■ **TASK DIRECTIONS**:
Give back all of the records exactly.

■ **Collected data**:
++++++++

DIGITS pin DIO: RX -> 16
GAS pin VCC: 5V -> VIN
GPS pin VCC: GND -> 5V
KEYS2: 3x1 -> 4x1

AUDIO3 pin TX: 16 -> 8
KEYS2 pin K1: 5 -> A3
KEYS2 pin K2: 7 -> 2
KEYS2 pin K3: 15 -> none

++++++++

■ **RESPONSE**:
DIGITS pin DIO: RX -> 16
GAS pin VCC: 5V -> VIN
GPS pin VCC: GND -> 5V
KEYS2: 3x1 -> 4x1

AUDIO3 pin TX: 16 -> 8
KEYS2 pin K1: 5 -> A3
KEYS2 pin K2: 7 -> 2
KEYS2 pin K3: 15 -> none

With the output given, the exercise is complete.